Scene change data
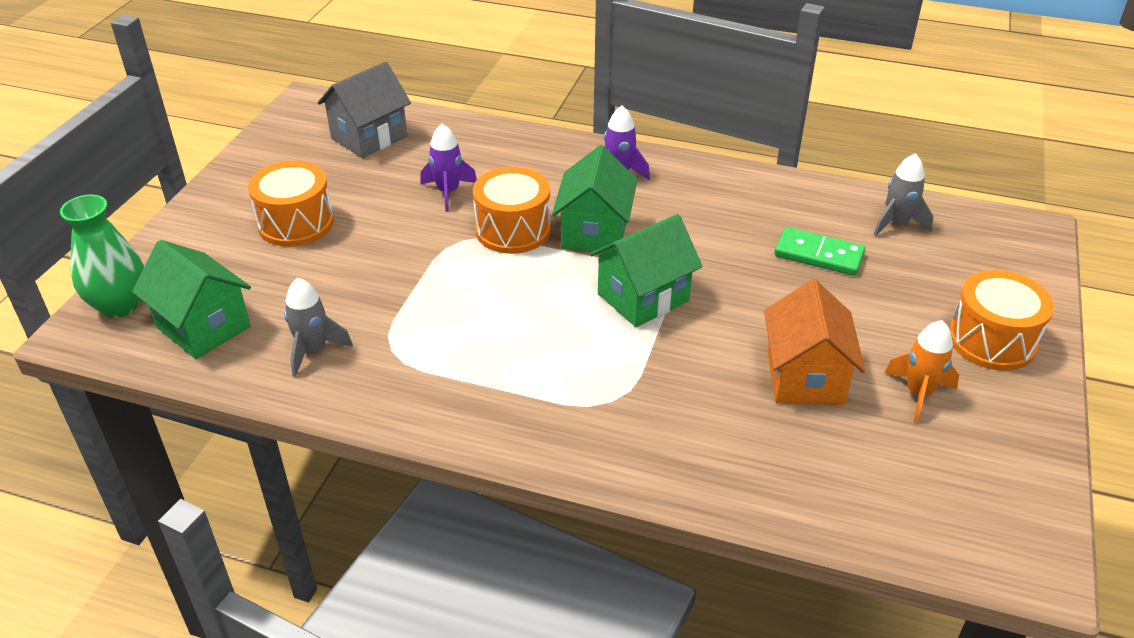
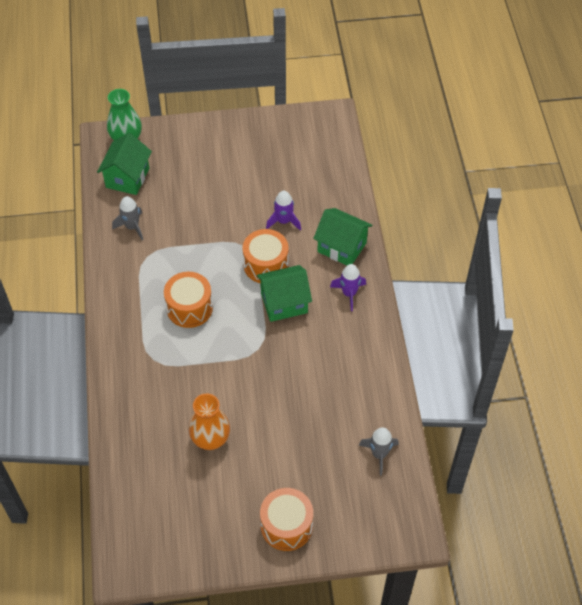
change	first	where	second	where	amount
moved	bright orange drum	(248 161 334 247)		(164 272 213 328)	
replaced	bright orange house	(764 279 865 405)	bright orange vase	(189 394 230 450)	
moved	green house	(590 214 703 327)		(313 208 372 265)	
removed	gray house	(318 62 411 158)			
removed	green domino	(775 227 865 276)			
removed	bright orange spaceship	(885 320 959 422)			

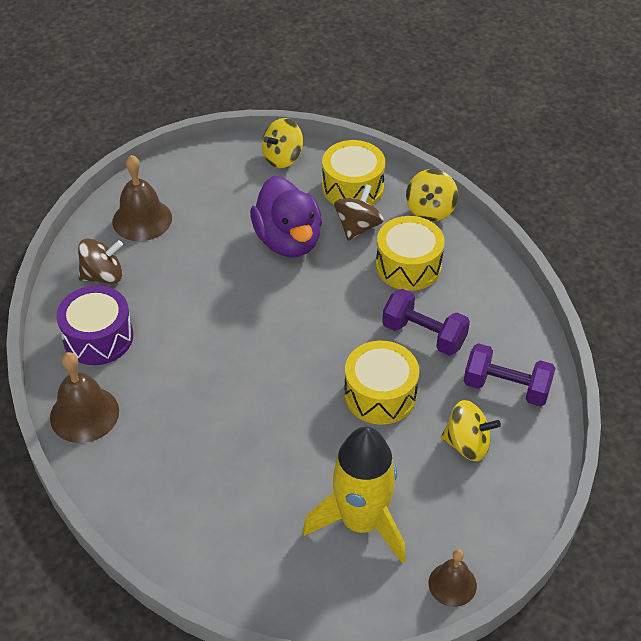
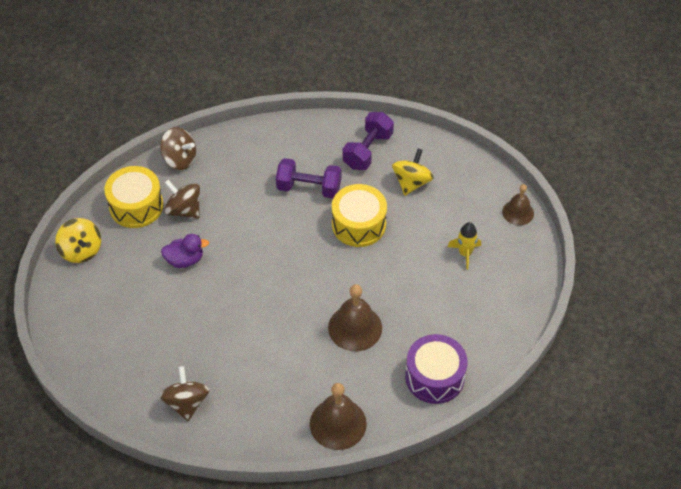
change	first	where	second	where	amount
recoloured	golden toy top	(406 169 458 221)	brown toy top	(160 127 196 170)	
resized	purple toy duck	(250 176 322 257)		(161 234 209 268)	x0.53
turned	purple hand weight	(382 289 470 356)		(276 158 341 199)	60 degrees clockwise
moved	brown school bell	(112 155 172 241)		(328 284 382 351)	
moved	purple drum	(56 285 133 365)		(405 334 467 404)	
resized	golden spaceship	(303 427 406 563)		(448 222 481 270)	x0.46
removed	golden drum	(376 216 445 291)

What the exercise asks
Please report how many lines of the entries above include "bright". Only the number is wanted.

Expected answer
3